> Work order
Write out the entries verbatim and leave the images out of the copy.

> Provided records
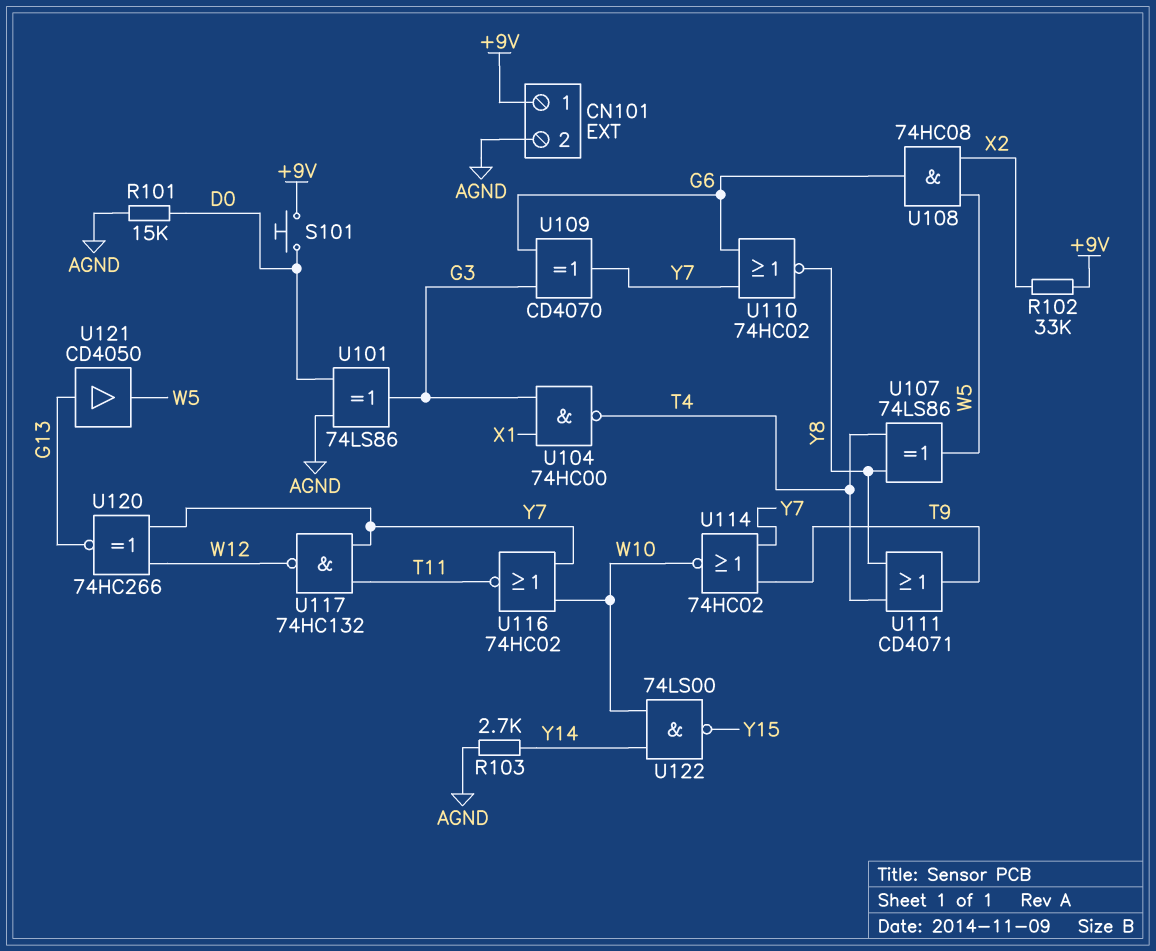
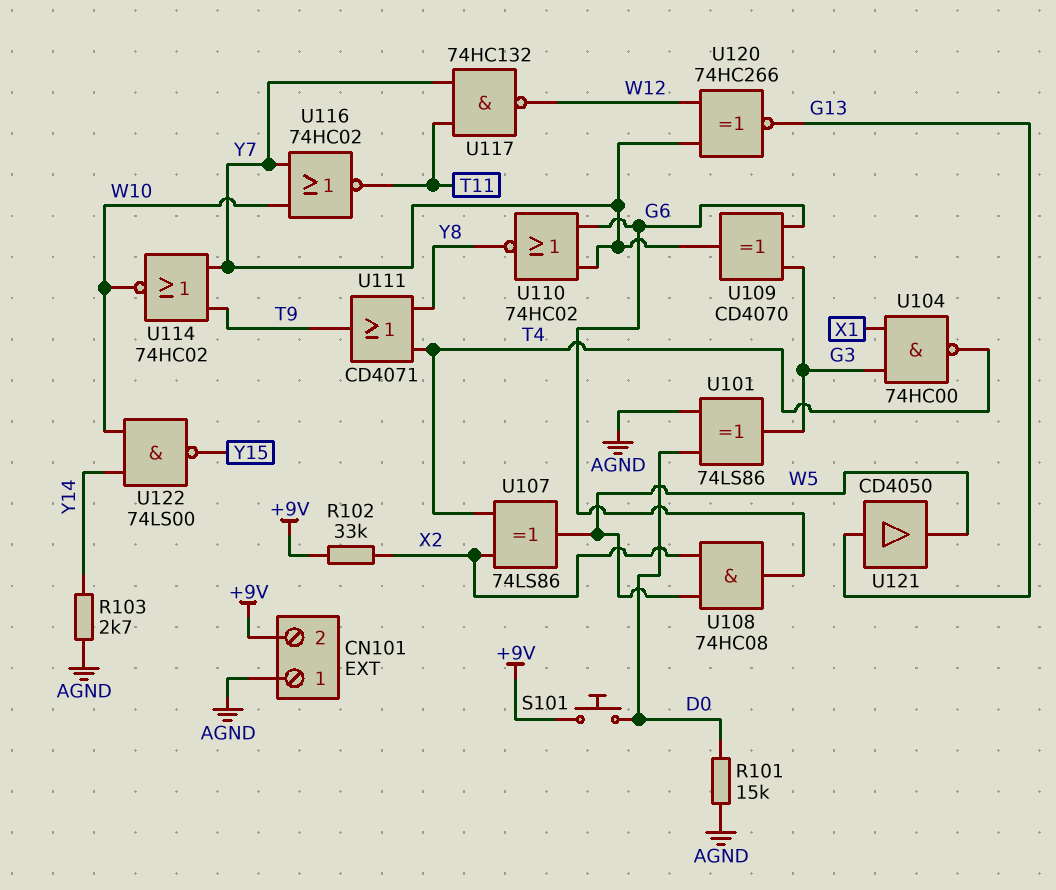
CN101 pin 1: +9V -> AGND
CN101 pin 2: AGND -> +9V
U107: XOR 74LS86 (in T4, in Y8, out W5) -> XOR 74LS86 (in T4, in X2, out W5)

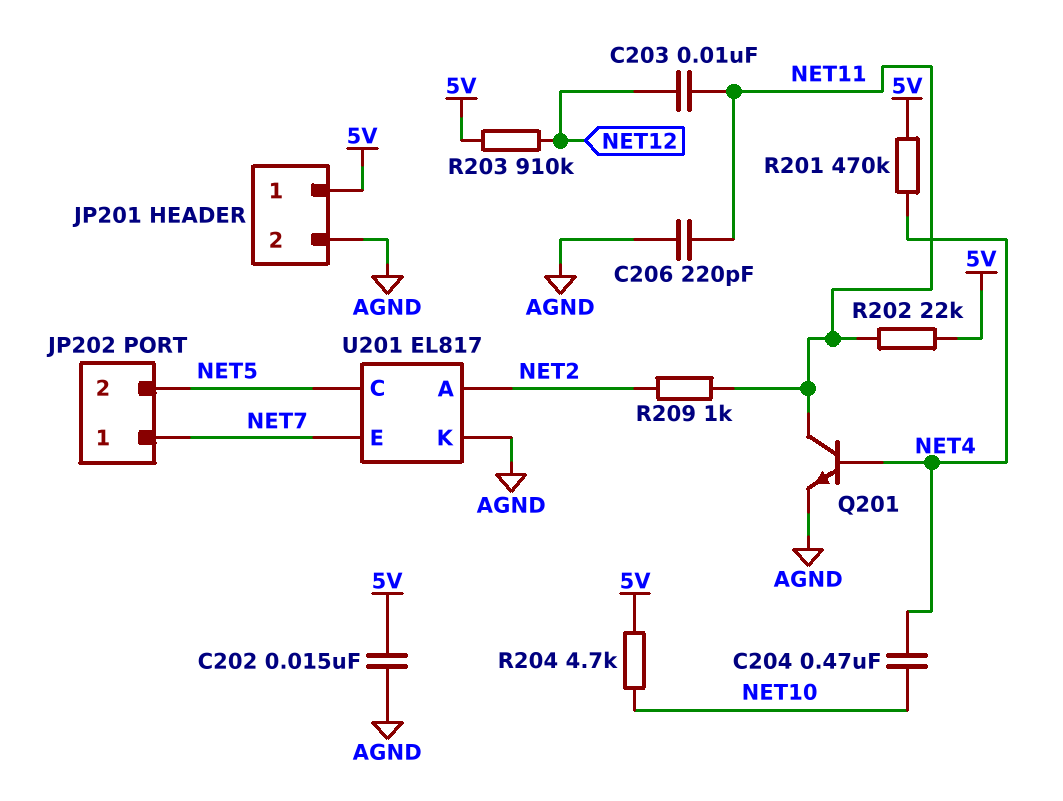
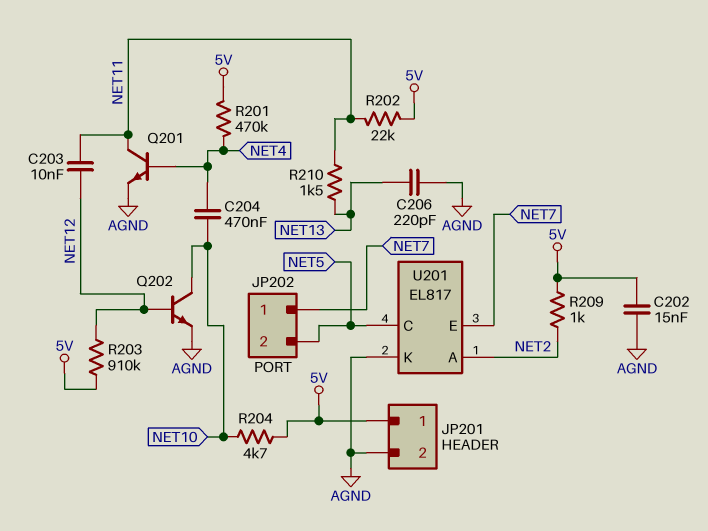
C206: 220pF (AGND, NET11) -> 220pF (AGND, NET13)
Q202: none -> NPN (B NET12, C NET10, E AGND)
R209: 1k (NET2, NET11) -> 1k (5V, NET2)
R210: none -> 1.5k (NET11, NET13)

> Result of the exercise
CN101 pin 1: +9V -> AGND
CN101 pin 2: AGND -> +9V
U107: XOR 74LS86 (in T4, in Y8, out W5) -> XOR 74LS86 (in T4, in X2, out W5)

C206: 220pF (AGND, NET11) -> 220pF (AGND, NET13)
Q202: none -> NPN (B NET12, C NET10, E AGND)
R209: 1k (NET2, NET11) -> 1k (5V, NET2)
R210: none -> 1.5k (NET11, NET13)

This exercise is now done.